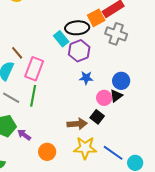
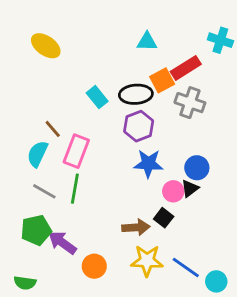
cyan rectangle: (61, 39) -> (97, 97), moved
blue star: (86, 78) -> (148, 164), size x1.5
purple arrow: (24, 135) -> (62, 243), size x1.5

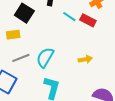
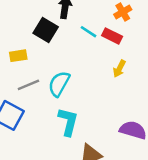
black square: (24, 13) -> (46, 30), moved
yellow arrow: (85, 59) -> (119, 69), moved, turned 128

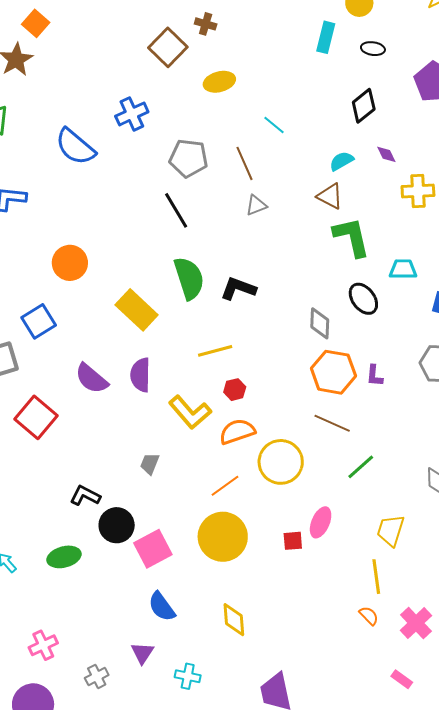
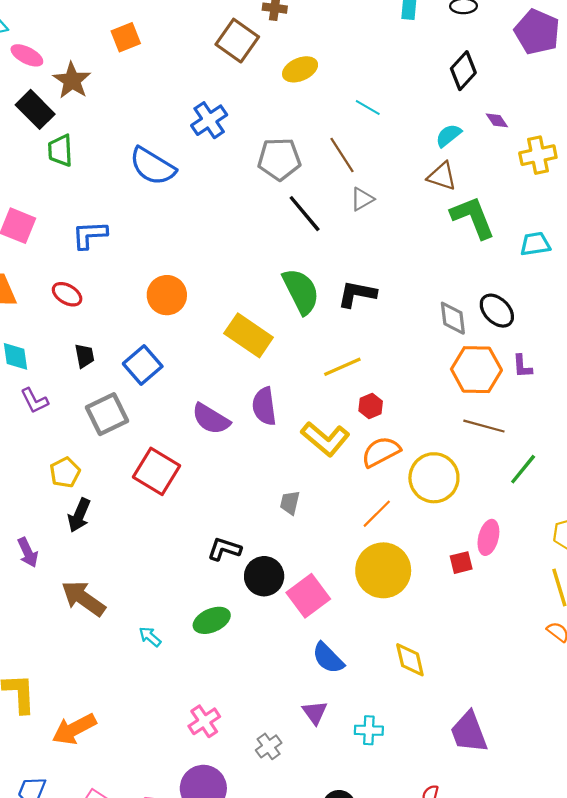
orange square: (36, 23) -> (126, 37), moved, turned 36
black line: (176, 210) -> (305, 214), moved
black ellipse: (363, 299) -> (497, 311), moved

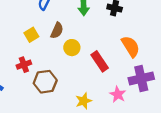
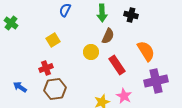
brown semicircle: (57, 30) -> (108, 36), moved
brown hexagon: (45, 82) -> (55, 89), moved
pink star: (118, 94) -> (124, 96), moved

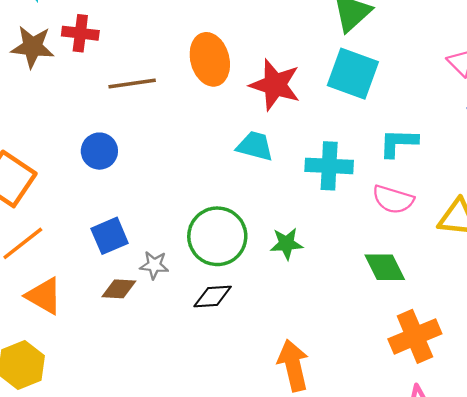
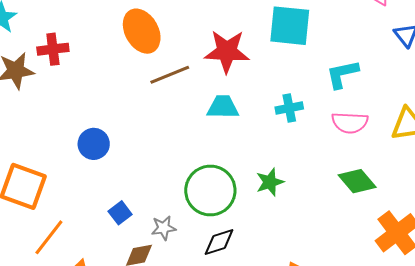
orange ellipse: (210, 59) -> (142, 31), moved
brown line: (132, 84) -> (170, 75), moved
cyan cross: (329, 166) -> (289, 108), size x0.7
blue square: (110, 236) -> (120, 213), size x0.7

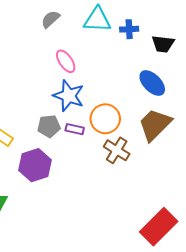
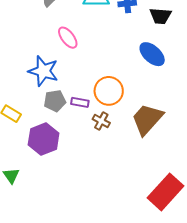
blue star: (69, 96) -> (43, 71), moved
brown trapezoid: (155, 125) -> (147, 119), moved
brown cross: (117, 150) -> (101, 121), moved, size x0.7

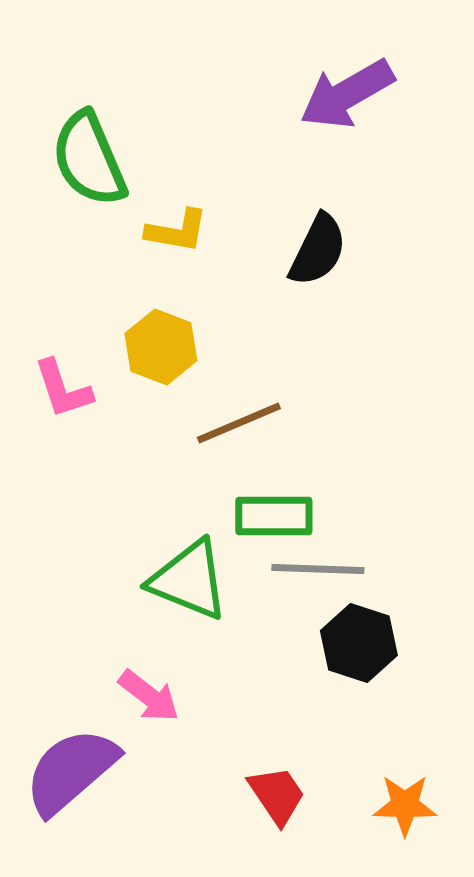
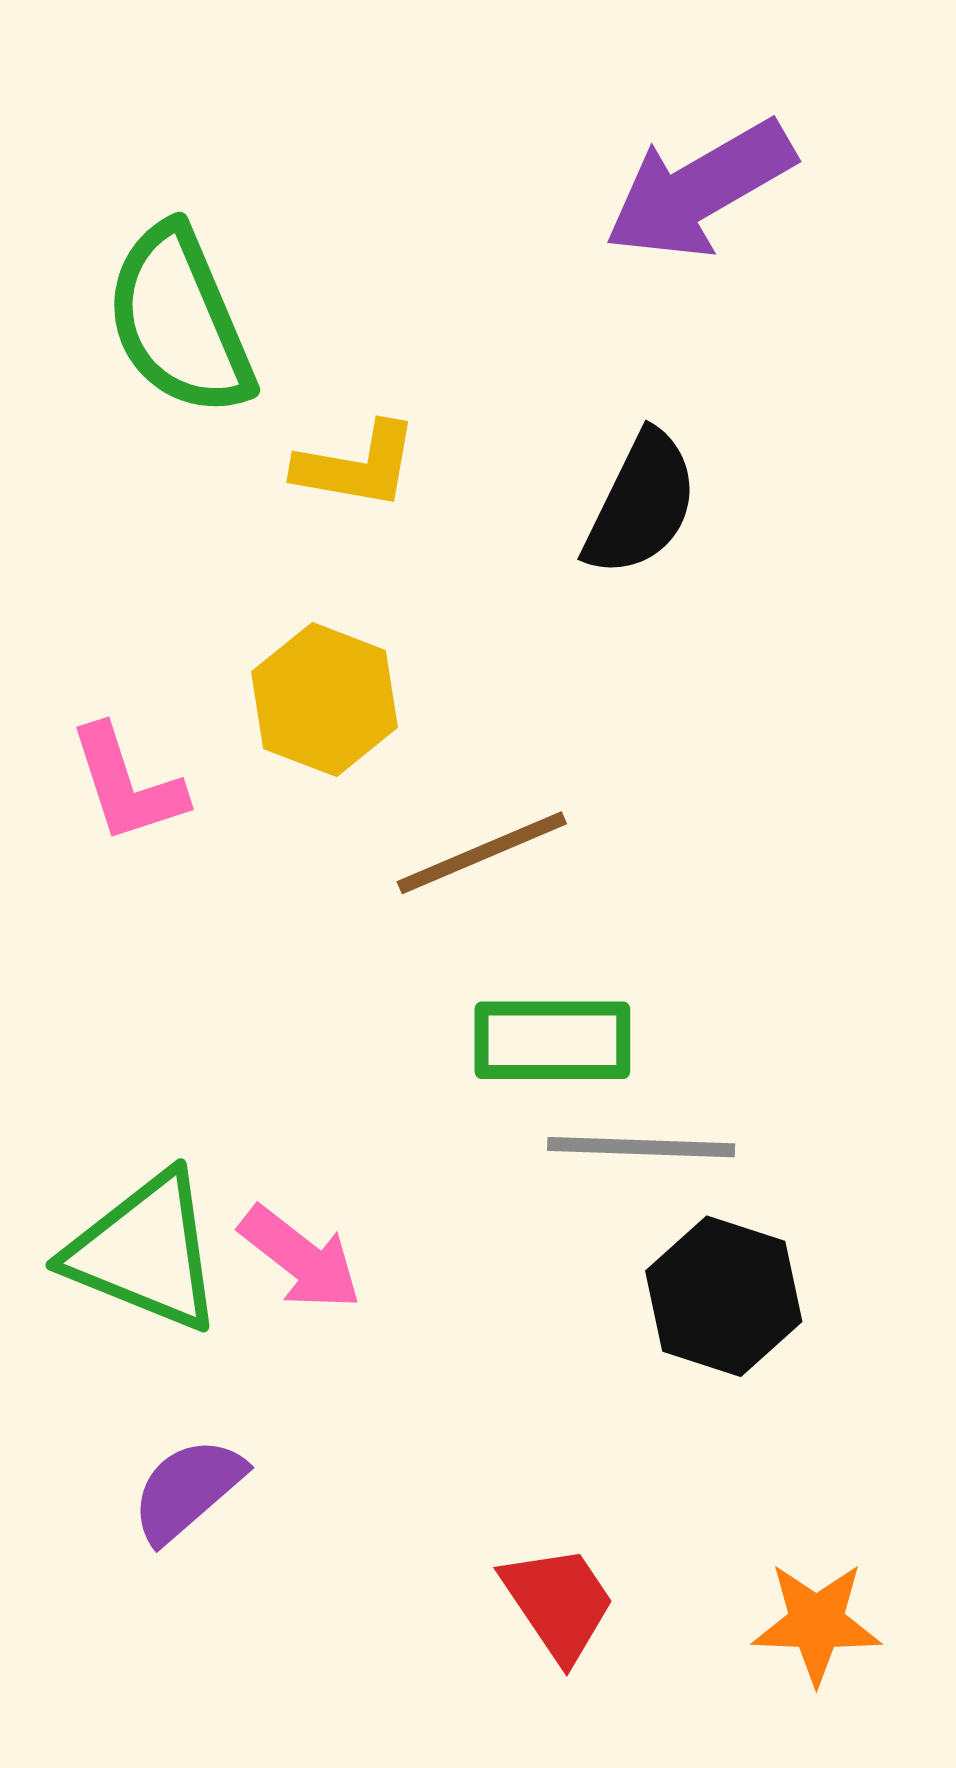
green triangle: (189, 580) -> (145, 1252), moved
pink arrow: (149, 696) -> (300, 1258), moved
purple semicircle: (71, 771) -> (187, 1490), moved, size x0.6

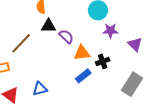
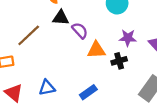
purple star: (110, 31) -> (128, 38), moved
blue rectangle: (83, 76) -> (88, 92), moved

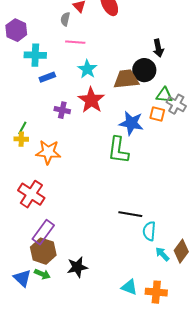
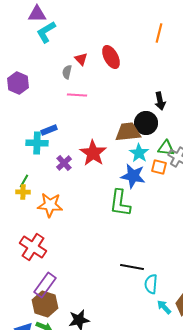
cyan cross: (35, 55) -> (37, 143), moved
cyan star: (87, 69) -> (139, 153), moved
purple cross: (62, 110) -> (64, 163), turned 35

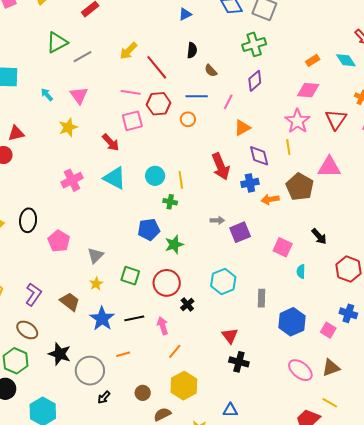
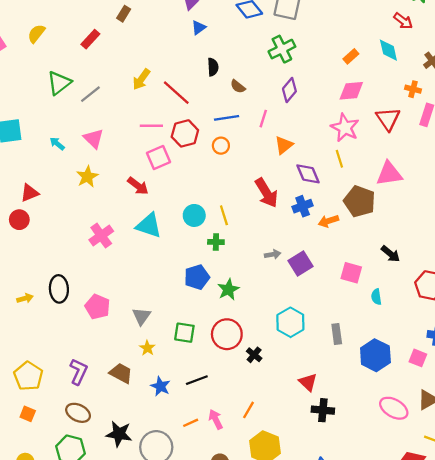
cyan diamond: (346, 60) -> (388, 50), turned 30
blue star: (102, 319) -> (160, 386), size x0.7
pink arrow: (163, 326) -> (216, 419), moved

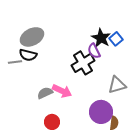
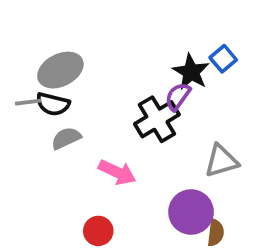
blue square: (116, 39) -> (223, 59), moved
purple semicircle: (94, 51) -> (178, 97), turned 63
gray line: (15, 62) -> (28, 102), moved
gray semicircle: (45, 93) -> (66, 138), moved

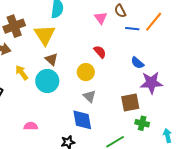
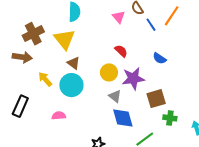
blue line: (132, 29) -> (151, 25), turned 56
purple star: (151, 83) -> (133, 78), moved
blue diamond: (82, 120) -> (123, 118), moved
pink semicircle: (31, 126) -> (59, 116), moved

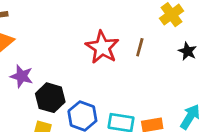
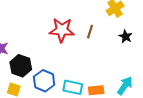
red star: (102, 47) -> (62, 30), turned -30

++++++++

> _PROBLEM TO SOLVE_
The reply should consist of the listing restated word for word, with its pictures removed.

> _REPLY TO THE TASK_
cyan rectangle: (61, 39) -> (97, 97), moved
blue star: (86, 78) -> (148, 164), size x1.5
purple arrow: (24, 135) -> (62, 243), size x1.5

black square: (24, 13) -> (46, 30), moved
yellow arrow: (85, 59) -> (119, 69), moved, turned 128

orange square: (36, 23) -> (126, 37), moved, turned 36
black line: (176, 210) -> (305, 214), moved
black ellipse: (363, 299) -> (497, 311), moved

brown semicircle: (57, 30) -> (108, 36), moved
brown hexagon: (45, 82) -> (55, 89), moved
pink star: (118, 94) -> (124, 96), moved

orange ellipse: (210, 59) -> (142, 31), moved
brown line: (132, 84) -> (170, 75), moved
cyan cross: (329, 166) -> (289, 108), size x0.7
blue square: (110, 236) -> (120, 213), size x0.7

blue star: (69, 96) -> (43, 71), moved
brown trapezoid: (155, 125) -> (147, 119), moved
brown cross: (117, 150) -> (101, 121), moved, size x0.7

green triangle: (189, 580) -> (145, 1252), moved
pink arrow: (149, 696) -> (300, 1258), moved
purple semicircle: (71, 771) -> (187, 1490), moved, size x0.6

purple star: (110, 31) -> (128, 38), moved
blue rectangle: (83, 76) -> (88, 92), moved

cyan cross: (35, 55) -> (37, 143), moved
cyan star: (87, 69) -> (139, 153), moved
purple cross: (62, 110) -> (64, 163), turned 35

cyan diamond: (346, 60) -> (388, 50), turned 30
blue star: (102, 319) -> (160, 386), size x0.7
pink arrow: (163, 326) -> (216, 419), moved

blue square: (116, 39) -> (223, 59), moved
purple semicircle: (94, 51) -> (178, 97), turned 63
gray line: (15, 62) -> (28, 102), moved
gray semicircle: (45, 93) -> (66, 138), moved

blue line: (132, 29) -> (151, 25), turned 56
purple star: (151, 83) -> (133, 78), moved
blue diamond: (82, 120) -> (123, 118), moved
pink semicircle: (31, 126) -> (59, 116), moved

red star: (102, 47) -> (62, 30), turned -30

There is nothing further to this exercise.